Material provided:
—————

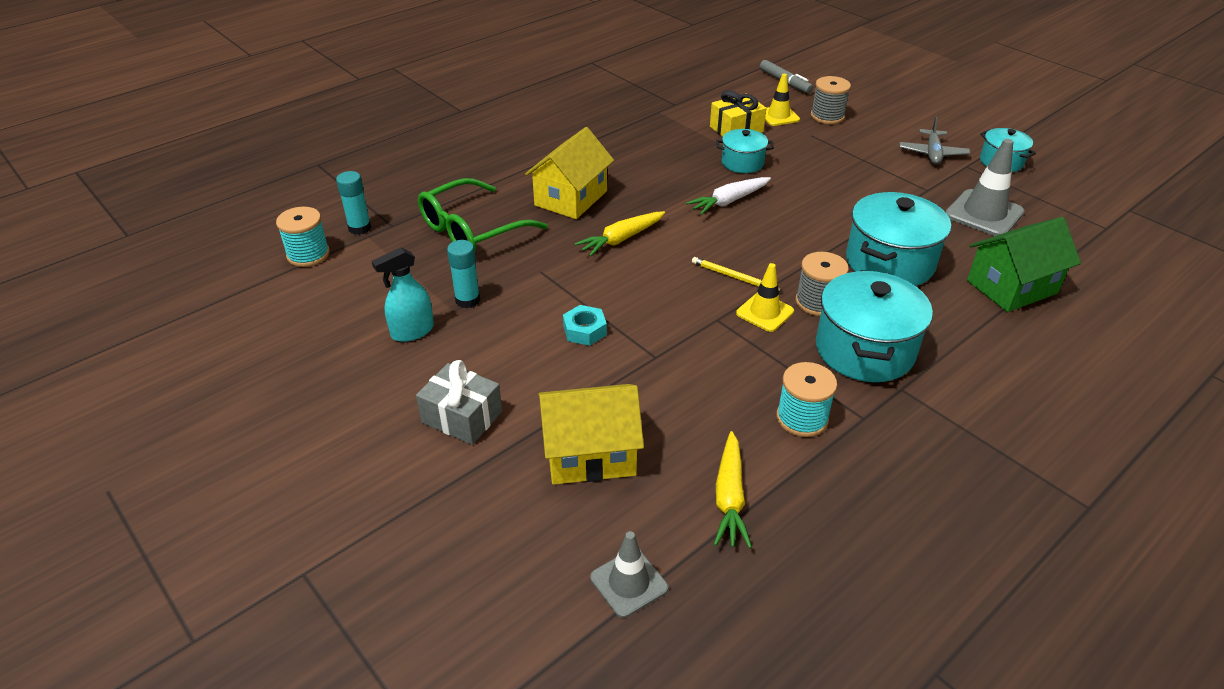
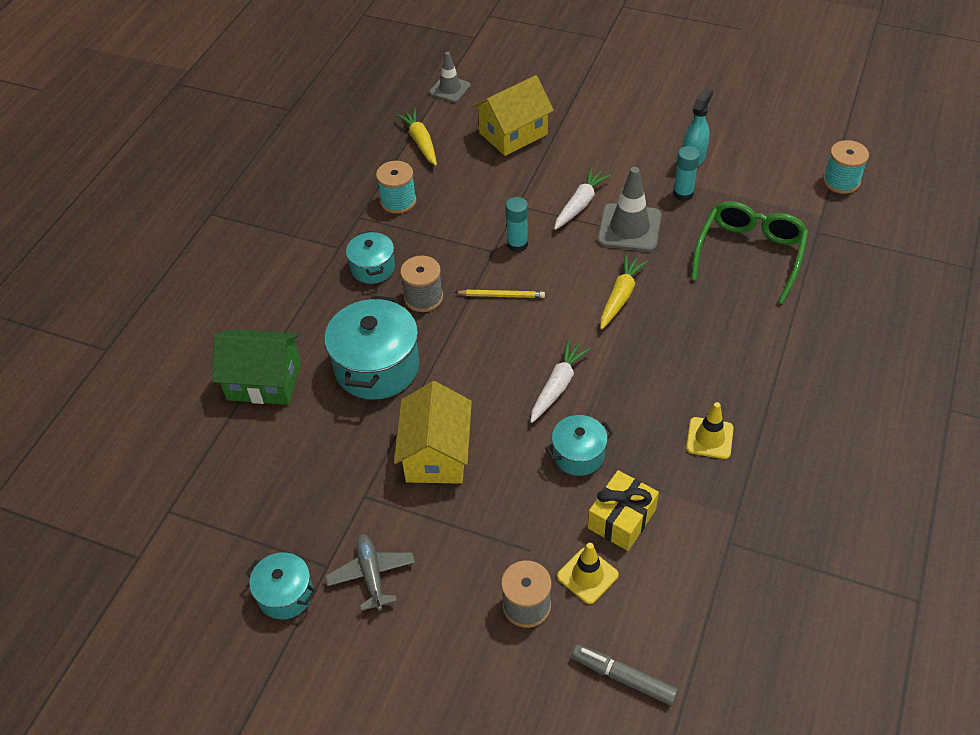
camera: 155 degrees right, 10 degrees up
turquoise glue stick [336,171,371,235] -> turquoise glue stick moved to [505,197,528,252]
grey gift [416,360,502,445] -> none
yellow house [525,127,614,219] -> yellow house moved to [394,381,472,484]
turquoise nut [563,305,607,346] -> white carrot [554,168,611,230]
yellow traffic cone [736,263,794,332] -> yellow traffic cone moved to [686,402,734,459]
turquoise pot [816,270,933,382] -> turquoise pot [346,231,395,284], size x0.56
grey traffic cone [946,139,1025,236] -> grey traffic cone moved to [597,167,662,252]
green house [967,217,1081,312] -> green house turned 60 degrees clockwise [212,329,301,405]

—————

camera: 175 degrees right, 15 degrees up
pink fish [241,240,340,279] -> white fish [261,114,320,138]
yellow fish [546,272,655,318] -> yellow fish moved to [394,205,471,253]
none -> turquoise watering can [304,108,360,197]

—————

Assigned task:
All that should be written out is the stretch of lines above between the one holding "camera: 155 degrees right, 10 degrees up" and the one holding "green house [967,217,1081,312]", inclusive, exactly as given.

The answer:
camera: 155 degrees right, 10 degrees up
turquoise glue stick [336,171,371,235] -> turquoise glue stick moved to [505,197,528,252]
grey gift [416,360,502,445] -> none
yellow house [525,127,614,219] -> yellow house moved to [394,381,472,484]
turquoise nut [563,305,607,346] -> white carrot [554,168,611,230]
yellow traffic cone [736,263,794,332] -> yellow traffic cone moved to [686,402,734,459]
turquoise pot [816,270,933,382] -> turquoise pot [346,231,395,284], size x0.56
grey traffic cone [946,139,1025,236] -> grey traffic cone moved to [597,167,662,252]
green house [967,217,1081,312] -> green house turned 60 degrees clockwise [212,329,301,405]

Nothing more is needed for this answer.